* _EXERCISE DETAILS_
Reproduce word for word the lines below, from the line containing "Singapore: 6:08 -> 6:18" through the final line, leaving out the pictures.

**** DATASET ENTRIES

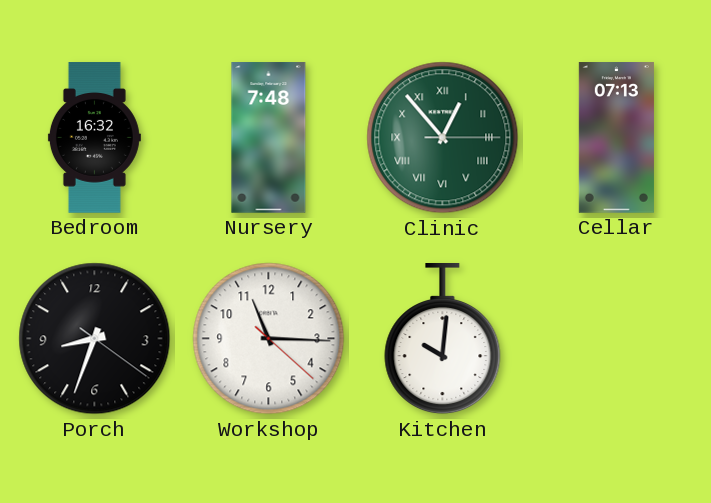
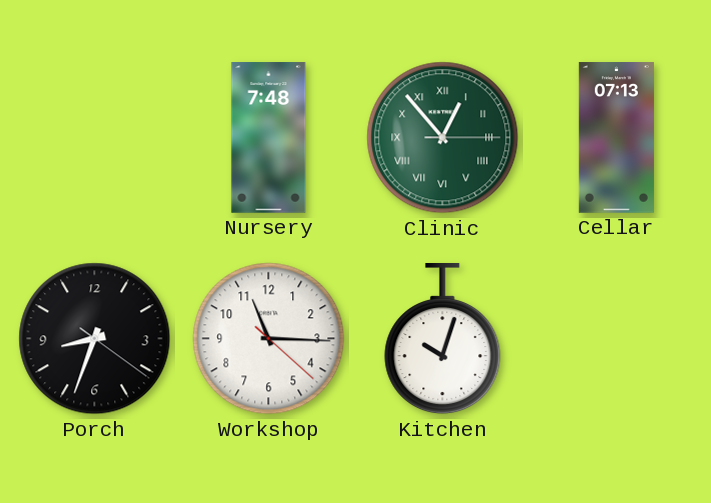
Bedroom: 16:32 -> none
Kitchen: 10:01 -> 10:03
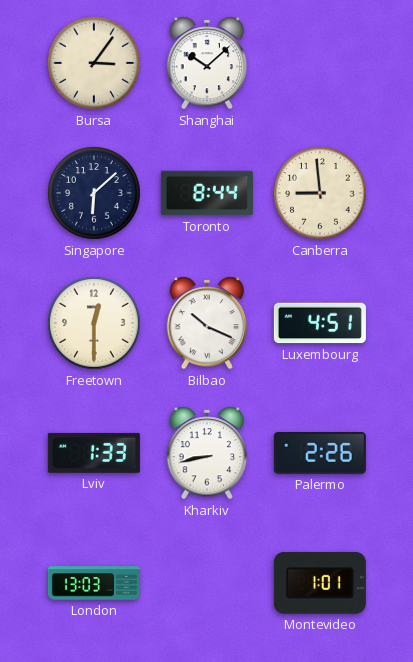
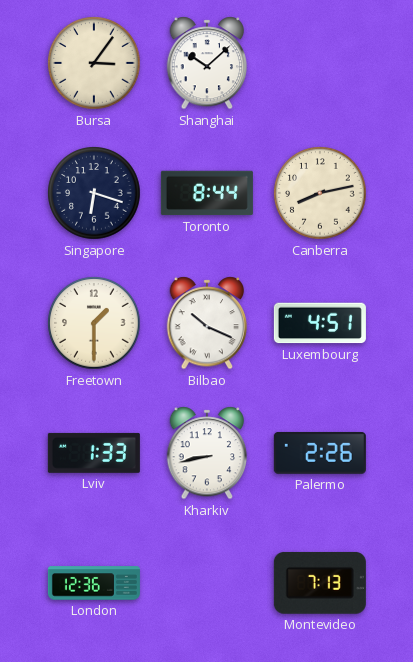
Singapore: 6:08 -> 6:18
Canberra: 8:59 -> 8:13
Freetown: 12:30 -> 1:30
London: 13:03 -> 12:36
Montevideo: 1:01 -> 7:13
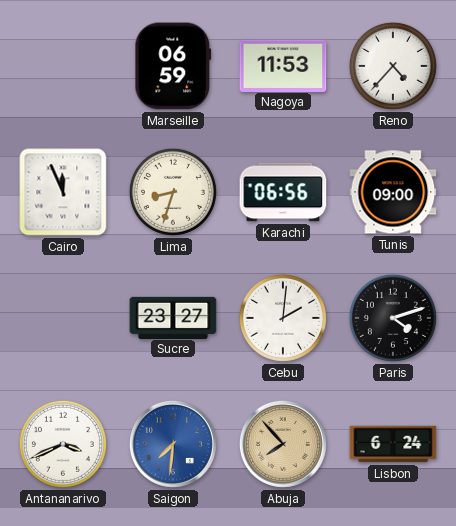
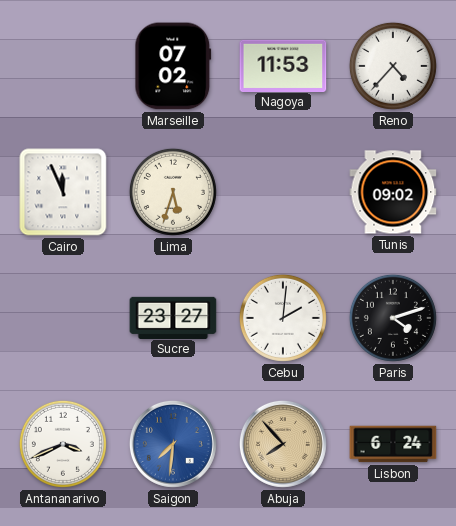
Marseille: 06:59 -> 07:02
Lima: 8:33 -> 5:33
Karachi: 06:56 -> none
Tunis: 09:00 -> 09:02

********

* _ANSWER TO THE PROBLEM_
Singapore: 6:08 -> 6:18
Canberra: 8:59 -> 8:13
Freetown: 12:30 -> 1:30
London: 13:03 -> 12:36
Montevideo: 1:01 -> 7:13
Marseille: 06:59 -> 07:02
Lima: 8:33 -> 5:33
Karachi: 06:56 -> none
Tunis: 09:00 -> 09:02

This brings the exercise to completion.